(Scene images with change listings)
----

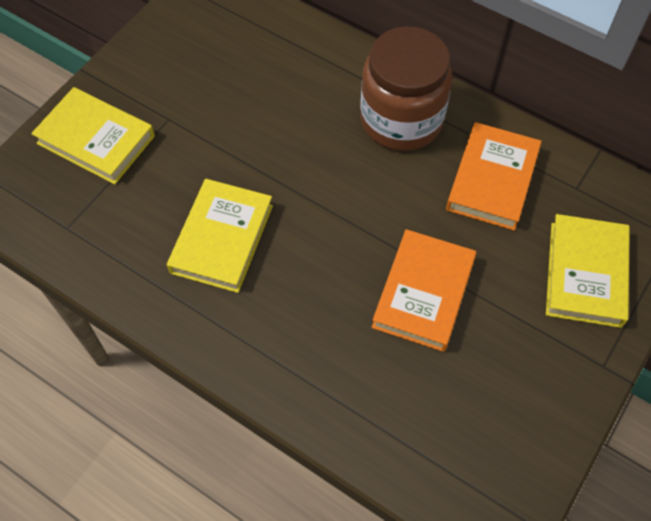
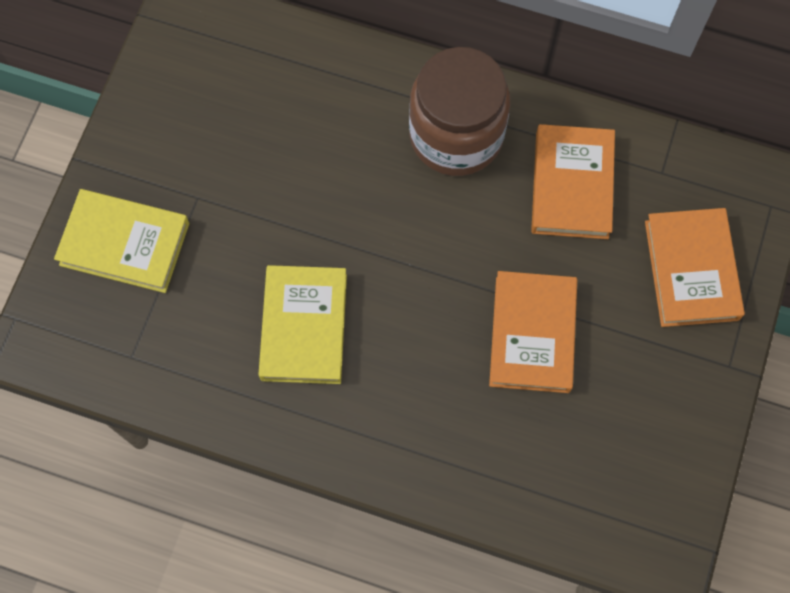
camera: 15 degrees left, 10 degrees up
yellow book [546,214,630,328] -> orange book [645,208,745,327]

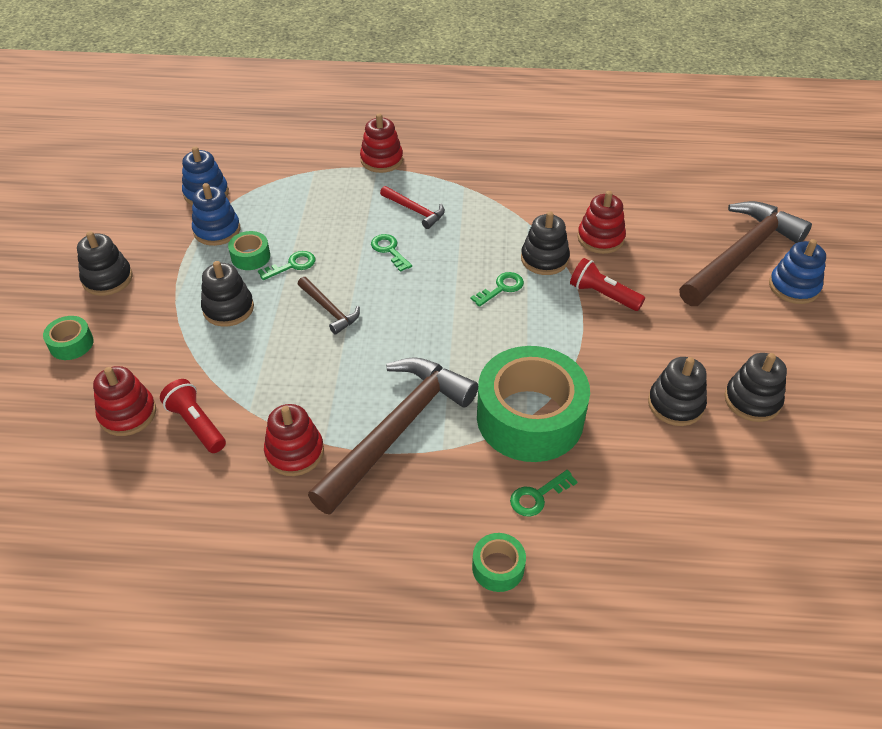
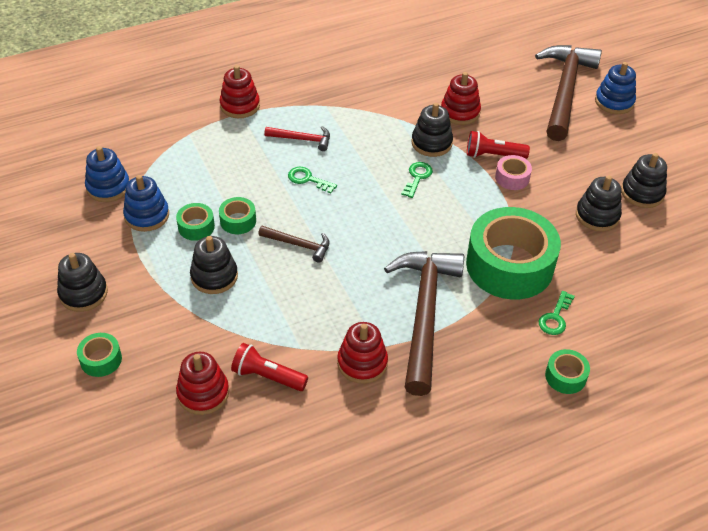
camera: 30 degrees left, 0 degrees up
green key [258,251,315,280] -> green tape [219,197,256,234]
none -> pink tape [495,155,532,190]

----

◆ **Brief**
Would you copy all of the data exactly? Keep the pictures out of it.

◆ **Response**
camera: 15 degrees left, 10 degrees up
yellow book [546,214,630,328] -> orange book [645,208,745,327]

camera: 30 degrees left, 0 degrees up
green key [258,251,315,280] -> green tape [219,197,256,234]
none -> pink tape [495,155,532,190]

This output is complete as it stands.